Problem to work on: Once the pictures are set aside, transcribe each line of the data exactly.

Data section:

════════

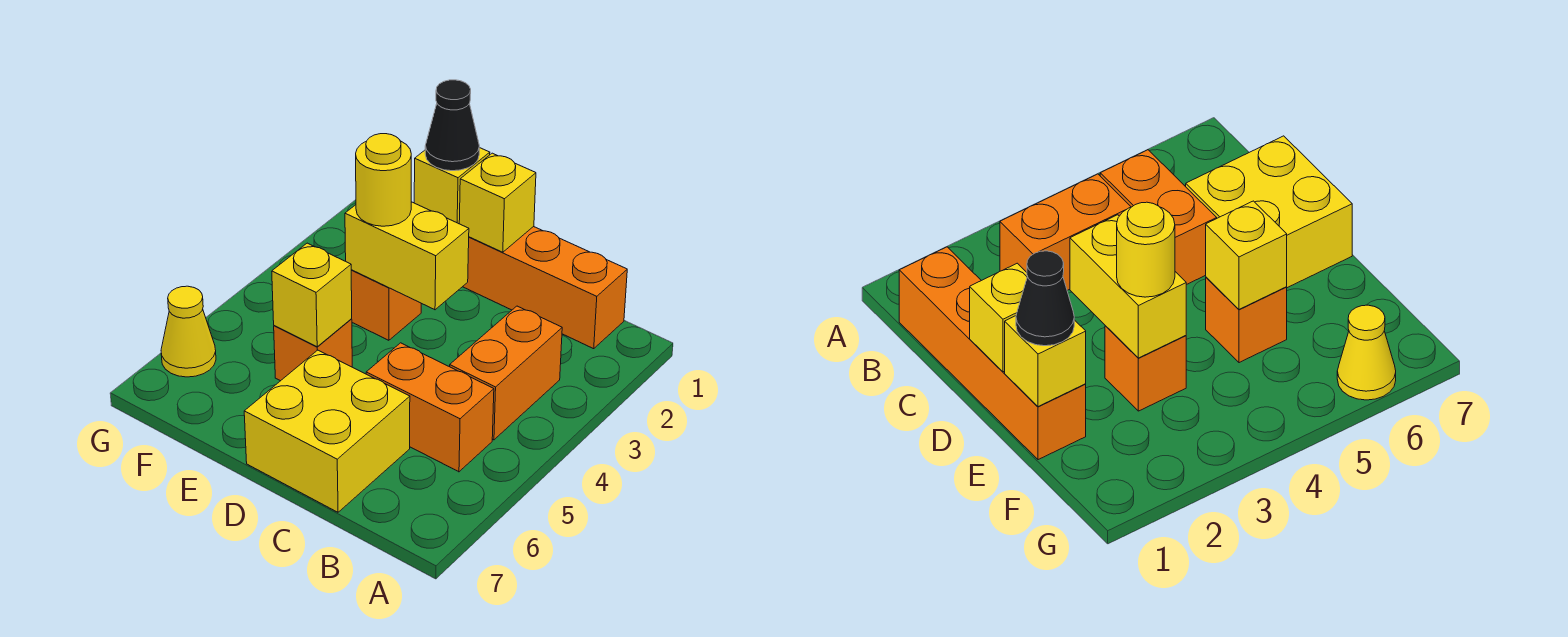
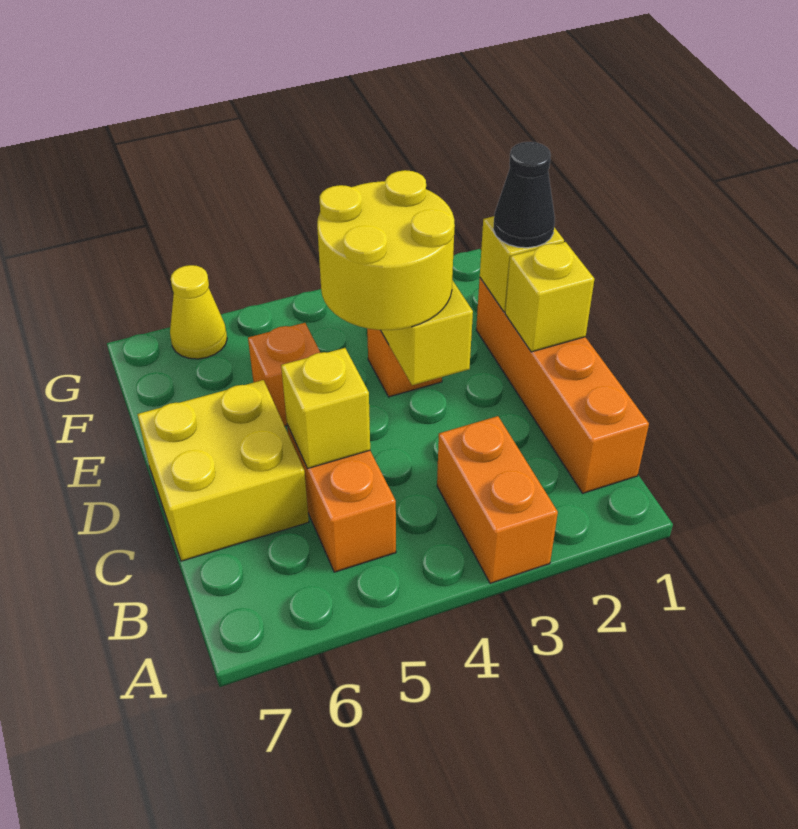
orange brick B3:B4 level 1 -> orange brick A3:B3 level 1
yellow round brick E3 level 3 -> yellow round brick D3:E4 level 3
yellow brick E5 level 2 -> yellow brick C5 level 2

════════

Solution:
orange brick B3:B4 level 1 -> orange brick A3:B3 level 1
yellow round brick E3 level 3 -> yellow round brick D3:E4 level 3
yellow brick E5 level 2 -> yellow brick C5 level 2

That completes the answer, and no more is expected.